What the task asks —
Reproduce the records exactly through the line with "pos1: [492, 183, 538, 240]".
[Excerpted data Boundary: Start]
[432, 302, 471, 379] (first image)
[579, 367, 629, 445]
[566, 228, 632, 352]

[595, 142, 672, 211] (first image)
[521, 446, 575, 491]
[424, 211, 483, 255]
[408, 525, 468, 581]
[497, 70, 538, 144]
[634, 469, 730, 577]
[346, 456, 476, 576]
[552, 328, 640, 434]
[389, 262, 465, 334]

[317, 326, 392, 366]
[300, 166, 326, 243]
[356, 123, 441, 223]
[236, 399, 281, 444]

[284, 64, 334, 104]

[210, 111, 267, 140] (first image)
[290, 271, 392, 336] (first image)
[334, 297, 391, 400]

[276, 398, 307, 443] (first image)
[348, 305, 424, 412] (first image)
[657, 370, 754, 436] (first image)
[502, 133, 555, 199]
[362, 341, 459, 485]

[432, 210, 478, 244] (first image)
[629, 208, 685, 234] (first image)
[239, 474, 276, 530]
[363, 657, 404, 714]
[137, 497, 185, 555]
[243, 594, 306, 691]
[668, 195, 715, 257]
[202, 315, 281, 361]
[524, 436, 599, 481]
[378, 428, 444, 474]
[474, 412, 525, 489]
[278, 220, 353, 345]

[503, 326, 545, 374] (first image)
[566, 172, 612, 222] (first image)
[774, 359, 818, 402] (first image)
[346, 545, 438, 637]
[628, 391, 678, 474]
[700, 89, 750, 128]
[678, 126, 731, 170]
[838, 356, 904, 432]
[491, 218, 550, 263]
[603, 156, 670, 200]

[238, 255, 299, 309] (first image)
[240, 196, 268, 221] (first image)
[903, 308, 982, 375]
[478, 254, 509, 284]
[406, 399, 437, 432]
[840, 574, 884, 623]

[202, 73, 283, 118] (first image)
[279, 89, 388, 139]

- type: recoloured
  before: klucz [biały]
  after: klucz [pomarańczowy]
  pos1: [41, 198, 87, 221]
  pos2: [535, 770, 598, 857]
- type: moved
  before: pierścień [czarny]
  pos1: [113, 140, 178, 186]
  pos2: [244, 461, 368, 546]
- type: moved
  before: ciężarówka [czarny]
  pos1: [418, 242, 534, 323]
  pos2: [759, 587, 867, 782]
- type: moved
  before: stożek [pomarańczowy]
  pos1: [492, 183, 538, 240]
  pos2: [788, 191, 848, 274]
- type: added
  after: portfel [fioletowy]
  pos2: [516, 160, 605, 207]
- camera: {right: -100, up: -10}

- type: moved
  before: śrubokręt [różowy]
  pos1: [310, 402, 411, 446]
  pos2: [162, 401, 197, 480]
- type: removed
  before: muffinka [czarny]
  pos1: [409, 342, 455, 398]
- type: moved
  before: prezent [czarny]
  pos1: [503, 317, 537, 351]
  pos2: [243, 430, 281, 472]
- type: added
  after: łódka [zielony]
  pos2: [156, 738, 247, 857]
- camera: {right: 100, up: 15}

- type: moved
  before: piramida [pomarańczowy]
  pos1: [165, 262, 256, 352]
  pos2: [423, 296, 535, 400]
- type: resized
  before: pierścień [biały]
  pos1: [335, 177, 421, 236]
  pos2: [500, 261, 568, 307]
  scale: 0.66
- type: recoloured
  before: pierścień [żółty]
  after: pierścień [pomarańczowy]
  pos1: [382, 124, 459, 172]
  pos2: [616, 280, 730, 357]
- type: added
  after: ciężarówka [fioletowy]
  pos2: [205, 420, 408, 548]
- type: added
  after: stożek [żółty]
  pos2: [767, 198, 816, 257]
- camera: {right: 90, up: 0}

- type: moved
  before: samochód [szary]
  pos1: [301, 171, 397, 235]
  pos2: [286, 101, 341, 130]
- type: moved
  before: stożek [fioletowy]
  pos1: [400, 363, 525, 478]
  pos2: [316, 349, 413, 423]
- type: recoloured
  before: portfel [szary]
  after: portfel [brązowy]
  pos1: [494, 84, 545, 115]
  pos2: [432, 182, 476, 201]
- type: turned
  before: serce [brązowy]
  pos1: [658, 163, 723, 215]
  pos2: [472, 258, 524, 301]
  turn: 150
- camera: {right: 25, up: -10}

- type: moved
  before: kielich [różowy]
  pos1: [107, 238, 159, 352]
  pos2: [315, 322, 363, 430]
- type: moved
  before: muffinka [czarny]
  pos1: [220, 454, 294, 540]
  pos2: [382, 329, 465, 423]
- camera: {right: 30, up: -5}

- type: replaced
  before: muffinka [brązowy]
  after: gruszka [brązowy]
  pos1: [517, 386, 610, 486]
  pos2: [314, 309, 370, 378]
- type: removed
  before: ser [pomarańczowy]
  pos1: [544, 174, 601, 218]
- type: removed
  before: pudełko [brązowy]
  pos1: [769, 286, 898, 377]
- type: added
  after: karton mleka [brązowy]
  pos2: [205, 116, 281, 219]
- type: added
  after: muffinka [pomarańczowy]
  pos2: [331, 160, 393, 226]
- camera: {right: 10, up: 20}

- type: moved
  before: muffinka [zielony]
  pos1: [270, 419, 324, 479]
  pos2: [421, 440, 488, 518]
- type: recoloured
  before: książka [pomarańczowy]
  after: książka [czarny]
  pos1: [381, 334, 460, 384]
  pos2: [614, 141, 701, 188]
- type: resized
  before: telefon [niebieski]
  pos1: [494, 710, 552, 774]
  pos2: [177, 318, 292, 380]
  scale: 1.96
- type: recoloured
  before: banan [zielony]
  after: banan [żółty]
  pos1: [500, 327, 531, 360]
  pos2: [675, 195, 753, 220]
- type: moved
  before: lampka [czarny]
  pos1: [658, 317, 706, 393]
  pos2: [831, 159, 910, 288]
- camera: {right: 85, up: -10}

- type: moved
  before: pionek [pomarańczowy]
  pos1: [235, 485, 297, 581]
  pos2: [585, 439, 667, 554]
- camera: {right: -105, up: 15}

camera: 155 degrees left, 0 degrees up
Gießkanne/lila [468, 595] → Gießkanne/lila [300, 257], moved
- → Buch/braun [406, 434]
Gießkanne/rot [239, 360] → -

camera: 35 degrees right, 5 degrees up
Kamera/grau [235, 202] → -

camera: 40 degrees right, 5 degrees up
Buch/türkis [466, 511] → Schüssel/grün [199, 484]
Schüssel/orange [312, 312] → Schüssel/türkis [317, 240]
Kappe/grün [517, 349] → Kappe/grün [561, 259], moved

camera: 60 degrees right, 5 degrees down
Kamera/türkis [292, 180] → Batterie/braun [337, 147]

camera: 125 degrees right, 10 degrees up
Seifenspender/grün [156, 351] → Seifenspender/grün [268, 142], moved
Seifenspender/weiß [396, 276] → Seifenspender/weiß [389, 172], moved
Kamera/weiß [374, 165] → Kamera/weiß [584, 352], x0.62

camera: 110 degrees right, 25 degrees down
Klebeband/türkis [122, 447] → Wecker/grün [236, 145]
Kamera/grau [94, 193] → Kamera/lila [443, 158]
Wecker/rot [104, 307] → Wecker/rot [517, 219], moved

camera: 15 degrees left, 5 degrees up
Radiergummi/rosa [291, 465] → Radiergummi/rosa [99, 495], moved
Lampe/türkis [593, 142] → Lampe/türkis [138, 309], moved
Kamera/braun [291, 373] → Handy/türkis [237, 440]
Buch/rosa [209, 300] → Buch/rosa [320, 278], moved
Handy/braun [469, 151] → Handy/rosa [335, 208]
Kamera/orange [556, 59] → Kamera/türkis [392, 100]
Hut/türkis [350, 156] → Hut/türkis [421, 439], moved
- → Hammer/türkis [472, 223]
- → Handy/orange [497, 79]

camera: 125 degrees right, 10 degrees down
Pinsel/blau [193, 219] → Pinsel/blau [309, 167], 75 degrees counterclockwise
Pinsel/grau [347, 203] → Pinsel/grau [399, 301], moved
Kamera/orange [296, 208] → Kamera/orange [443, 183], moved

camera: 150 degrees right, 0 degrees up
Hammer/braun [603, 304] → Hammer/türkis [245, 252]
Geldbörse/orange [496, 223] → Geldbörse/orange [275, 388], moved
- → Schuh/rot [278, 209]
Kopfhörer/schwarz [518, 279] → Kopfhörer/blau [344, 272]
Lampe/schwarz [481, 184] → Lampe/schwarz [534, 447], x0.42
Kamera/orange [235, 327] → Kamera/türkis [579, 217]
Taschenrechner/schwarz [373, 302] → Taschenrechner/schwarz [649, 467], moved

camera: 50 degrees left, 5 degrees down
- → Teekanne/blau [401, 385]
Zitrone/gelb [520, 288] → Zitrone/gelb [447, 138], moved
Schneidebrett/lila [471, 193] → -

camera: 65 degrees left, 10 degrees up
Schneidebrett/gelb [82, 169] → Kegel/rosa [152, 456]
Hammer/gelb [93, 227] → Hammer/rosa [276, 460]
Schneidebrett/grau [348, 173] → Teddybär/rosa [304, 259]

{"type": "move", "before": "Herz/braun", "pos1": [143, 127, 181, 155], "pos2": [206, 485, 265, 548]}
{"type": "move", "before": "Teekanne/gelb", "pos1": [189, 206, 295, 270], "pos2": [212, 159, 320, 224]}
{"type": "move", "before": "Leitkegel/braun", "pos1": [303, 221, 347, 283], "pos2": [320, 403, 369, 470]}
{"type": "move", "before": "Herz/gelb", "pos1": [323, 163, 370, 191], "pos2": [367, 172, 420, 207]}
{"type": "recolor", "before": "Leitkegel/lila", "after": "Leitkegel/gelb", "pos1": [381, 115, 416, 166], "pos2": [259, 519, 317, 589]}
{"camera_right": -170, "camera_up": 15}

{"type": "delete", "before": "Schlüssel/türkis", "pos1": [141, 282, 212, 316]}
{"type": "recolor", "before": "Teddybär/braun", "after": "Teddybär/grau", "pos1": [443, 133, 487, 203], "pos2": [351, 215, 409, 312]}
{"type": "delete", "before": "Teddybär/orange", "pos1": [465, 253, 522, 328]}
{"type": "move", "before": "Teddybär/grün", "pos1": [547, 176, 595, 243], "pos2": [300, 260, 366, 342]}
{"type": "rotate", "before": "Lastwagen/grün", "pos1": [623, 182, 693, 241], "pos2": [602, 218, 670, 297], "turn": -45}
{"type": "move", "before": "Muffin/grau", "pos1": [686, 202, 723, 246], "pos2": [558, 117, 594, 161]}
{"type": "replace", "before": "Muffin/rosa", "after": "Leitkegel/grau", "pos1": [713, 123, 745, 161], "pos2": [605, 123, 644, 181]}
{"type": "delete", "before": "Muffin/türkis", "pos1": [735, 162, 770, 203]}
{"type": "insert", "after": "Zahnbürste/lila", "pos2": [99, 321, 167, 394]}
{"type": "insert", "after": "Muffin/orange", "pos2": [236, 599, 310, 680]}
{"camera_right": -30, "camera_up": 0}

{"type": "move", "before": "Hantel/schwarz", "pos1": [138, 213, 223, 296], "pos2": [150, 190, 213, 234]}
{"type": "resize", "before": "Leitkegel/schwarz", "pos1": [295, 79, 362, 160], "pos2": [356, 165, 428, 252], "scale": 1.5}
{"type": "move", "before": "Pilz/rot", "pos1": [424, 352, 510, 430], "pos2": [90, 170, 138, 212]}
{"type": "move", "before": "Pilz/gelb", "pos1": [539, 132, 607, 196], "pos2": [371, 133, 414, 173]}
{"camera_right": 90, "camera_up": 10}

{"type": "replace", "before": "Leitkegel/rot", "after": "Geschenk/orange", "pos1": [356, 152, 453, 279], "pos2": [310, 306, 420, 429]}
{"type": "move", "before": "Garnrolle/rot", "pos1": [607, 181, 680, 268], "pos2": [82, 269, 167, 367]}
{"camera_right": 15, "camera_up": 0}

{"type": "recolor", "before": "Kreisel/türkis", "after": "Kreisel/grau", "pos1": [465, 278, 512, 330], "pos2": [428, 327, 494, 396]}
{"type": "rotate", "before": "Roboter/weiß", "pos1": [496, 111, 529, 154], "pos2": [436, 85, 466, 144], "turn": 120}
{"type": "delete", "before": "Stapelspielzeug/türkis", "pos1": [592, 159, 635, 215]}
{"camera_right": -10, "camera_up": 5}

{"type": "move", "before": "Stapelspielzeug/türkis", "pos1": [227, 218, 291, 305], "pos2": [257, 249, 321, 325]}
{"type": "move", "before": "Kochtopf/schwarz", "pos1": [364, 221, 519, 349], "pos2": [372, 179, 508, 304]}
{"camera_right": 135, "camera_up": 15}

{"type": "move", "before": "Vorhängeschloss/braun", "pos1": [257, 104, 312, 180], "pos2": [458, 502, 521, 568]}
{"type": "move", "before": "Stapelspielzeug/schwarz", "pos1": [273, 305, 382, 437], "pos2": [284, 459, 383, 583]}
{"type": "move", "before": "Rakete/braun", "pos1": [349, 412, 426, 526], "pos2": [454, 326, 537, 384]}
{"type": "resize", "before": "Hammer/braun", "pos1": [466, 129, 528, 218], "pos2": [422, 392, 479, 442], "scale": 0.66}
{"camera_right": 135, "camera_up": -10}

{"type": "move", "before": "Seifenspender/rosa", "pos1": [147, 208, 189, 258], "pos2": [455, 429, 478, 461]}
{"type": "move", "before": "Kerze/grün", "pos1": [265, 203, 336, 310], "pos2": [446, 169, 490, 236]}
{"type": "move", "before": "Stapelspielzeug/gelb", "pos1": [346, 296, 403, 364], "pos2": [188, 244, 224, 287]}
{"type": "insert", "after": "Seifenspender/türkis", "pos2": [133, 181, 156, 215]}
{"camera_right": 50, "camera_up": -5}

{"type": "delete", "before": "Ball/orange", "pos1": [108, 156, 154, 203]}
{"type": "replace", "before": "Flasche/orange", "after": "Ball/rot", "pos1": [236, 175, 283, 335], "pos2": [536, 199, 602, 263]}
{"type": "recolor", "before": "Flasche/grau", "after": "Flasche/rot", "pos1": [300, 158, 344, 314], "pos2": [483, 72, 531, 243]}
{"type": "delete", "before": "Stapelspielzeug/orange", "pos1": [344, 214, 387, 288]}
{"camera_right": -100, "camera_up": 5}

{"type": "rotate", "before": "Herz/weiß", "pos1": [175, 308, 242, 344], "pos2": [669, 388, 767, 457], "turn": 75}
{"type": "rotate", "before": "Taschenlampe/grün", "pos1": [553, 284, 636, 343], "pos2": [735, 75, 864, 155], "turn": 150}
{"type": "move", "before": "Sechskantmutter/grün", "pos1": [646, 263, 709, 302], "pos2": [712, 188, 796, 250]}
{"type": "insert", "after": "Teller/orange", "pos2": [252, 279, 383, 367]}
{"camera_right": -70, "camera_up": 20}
[Excerpted data Boundary: End]
Expected answer —
[432, 302, 471, 379] (first image)
[579, 367, 629, 445]
[566, 228, 632, 352]

[595, 142, 672, 211] (first image)
[521, 446, 575, 491]
[424, 211, 483, 255]
[408, 525, 468, 581]
[497, 70, 538, 144]
[634, 469, 730, 577]
[346, 456, 476, 576]
[552, 328, 640, 434]
[389, 262, 465, 334]

[317, 326, 392, 366]
[300, 166, 326, 243]
[356, 123, 441, 223]
[236, 399, 281, 444]

[284, 64, 334, 104]

[210, 111, 267, 140] (first image)
[290, 271, 392, 336] (first image)
[334, 297, 391, 400]

[276, 398, 307, 443] (first image)
[348, 305, 424, 412] (first image)
[657, 370, 754, 436] (first image)
[502, 133, 555, 199]
[362, 341, 459, 485]

[432, 210, 478, 244] (first image)
[629, 208, 685, 234] (first image)
[239, 474, 276, 530]
[363, 657, 404, 714]
[137, 497, 185, 555]
[243, 594, 306, 691]
[668, 195, 715, 257]
[202, 315, 281, 361]
[524, 436, 599, 481]
[378, 428, 444, 474]
[474, 412, 525, 489]
[278, 220, 353, 345]

[503, 326, 545, 374] (first image)
[566, 172, 612, 222] (first image)
[774, 359, 818, 402] (first image)
[346, 545, 438, 637]
[628, 391, 678, 474]
[700, 89, 750, 128]
[678, 126, 731, 170]
[838, 356, 904, 432]
[491, 218, 550, 263]
[603, 156, 670, 200]

[238, 255, 299, 309] (first image)
[240, 196, 268, 221] (first image)
[903, 308, 982, 375]
[478, 254, 509, 284]
[406, 399, 437, 432]
[840, 574, 884, 623]

[202, 73, 283, 118] (first image)
[279, 89, 388, 139]

- type: recoloured
  before: klucz [biały]
  after: klucz [pomarańczowy]
  pos1: [41, 198, 87, 221]
  pos2: [535, 770, 598, 857]
- type: moved
  before: pierścień [czarny]
  pos1: [113, 140, 178, 186]
  pos2: [244, 461, 368, 546]
- type: moved
  before: ciężarówka [czarny]
  pos1: [418, 242, 534, 323]
  pos2: [759, 587, 867, 782]
- type: moved
  before: stożek [pomarańczowy]
  pos1: [492, 183, 538, 240]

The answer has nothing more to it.